Material for this exercise:

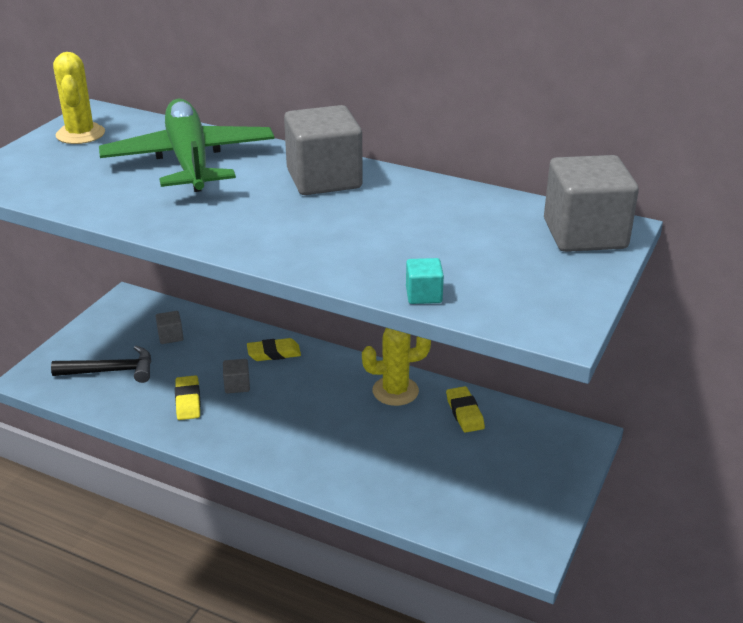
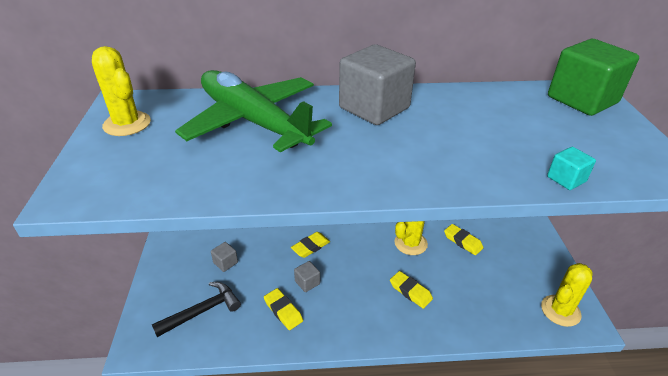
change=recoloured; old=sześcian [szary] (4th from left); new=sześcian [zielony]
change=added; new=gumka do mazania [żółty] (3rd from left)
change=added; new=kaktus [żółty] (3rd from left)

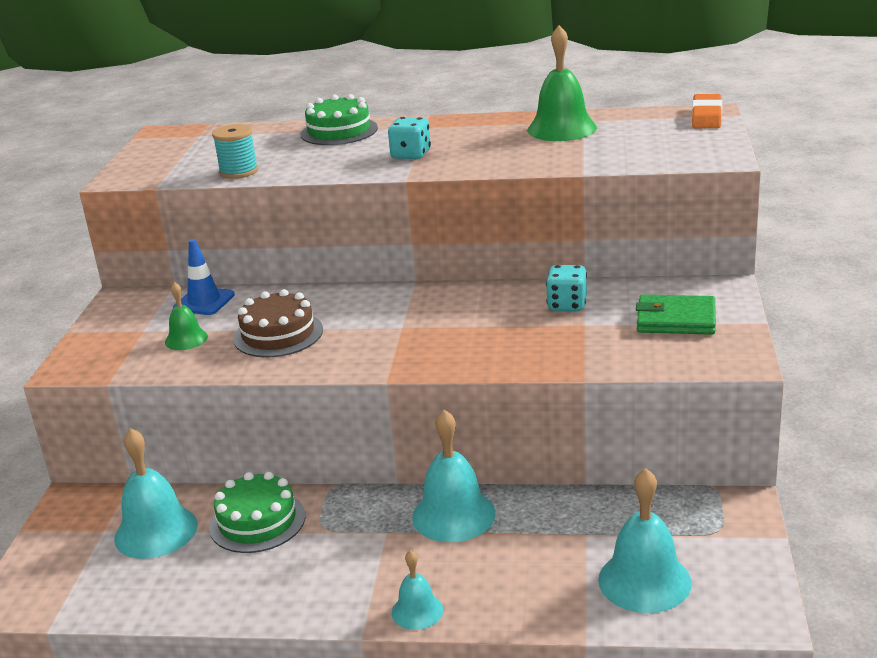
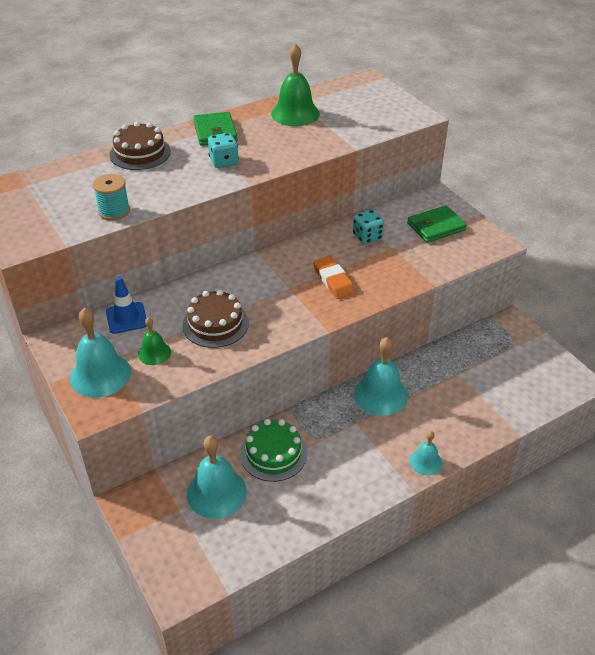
change=recoloured; old=tort [zielony] (2nd from left); new=tort [brązowy] (1st from left)
change=moved; old=dzwonek [turkusowy] (4th from left in the first image); new=dzwonek [turkusowy] (1st from left)
change=moved; old=gumka do mazania [pomarańczowy]
change=added; new=portfel [zielony] (1st from left)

Assigned task:
Repeat the lines above exactly, and keep every picture out.

Exercise result:
change=recoloured; old=sześcian [szary] (4th from left); new=sześcian [zielony]
change=added; new=gumka do mazania [żółty] (3rd from left)
change=added; new=kaktus [żółty] (3rd from left)

change=recoloured; old=tort [zielony] (2nd from left); new=tort [brązowy] (1st from left)
change=moved; old=dzwonek [turkusowy] (4th from left in the first image); new=dzwonek [turkusowy] (1st from left)
change=moved; old=gumka do mazania [pomarańczowy]
change=added; new=portfel [zielony] (1st from left)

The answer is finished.